_Description of the task_:
All the data below should be printed again without a single difference.

_Information supplied_:
************
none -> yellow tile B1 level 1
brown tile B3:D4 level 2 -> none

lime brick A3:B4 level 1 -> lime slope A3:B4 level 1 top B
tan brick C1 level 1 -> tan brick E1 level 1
************
_Reply to the exercise_:
none -> yellow tile B1 level 1
brown tile B3:D4 level 2 -> none

lime brick A3:B4 level 1 -> lime slope A3:B4 level 1 top B
tan brick C1 level 1 -> tan brick E1 level 1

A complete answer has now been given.